◆ Objective
Rename "none" to "blank" throughout the records below and change nothing else. Leave the pictures out of your answer.
-- start of Records for the task --
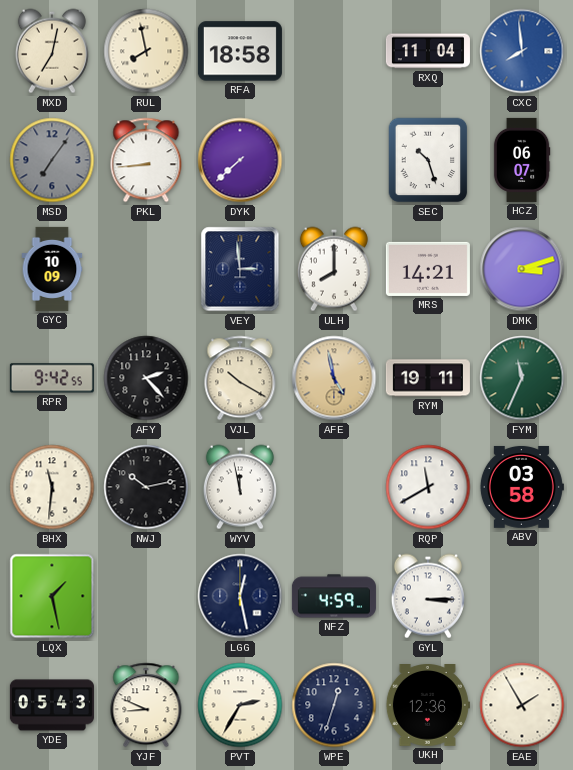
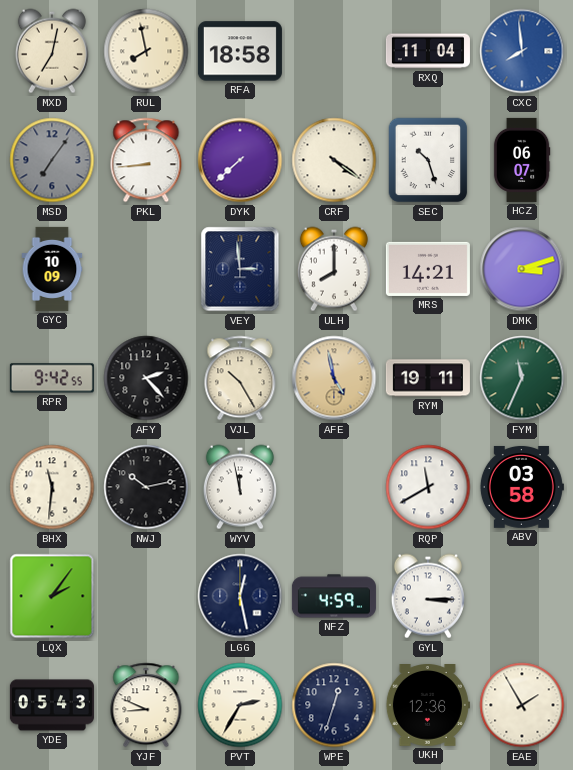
CRF: none -> 4:21
VJL: 10:20 -> 10:25
LQX: 1:28 -> 2:06
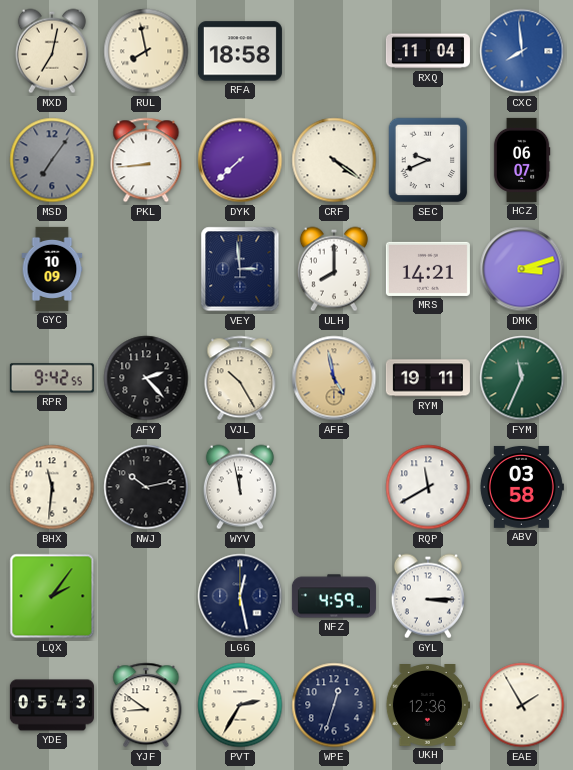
SEC: 10:27 -> 9:41
YJF: 8:49 -> 8:51
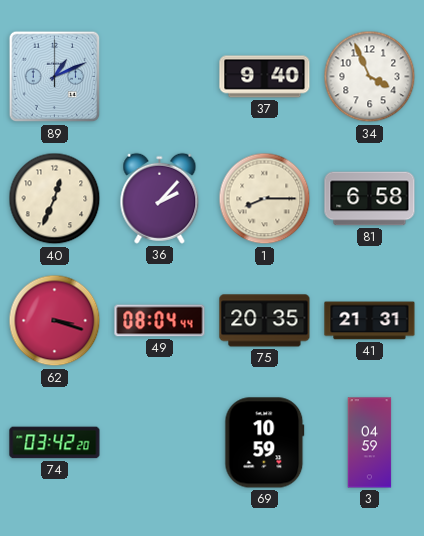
-- end of Records for the task --
◆ The output
CRF: blank -> 4:21
VJL: 10:20 -> 10:25
LQX: 1:28 -> 2:06
SEC: 10:27 -> 9:41
YJF: 8:49 -> 8:51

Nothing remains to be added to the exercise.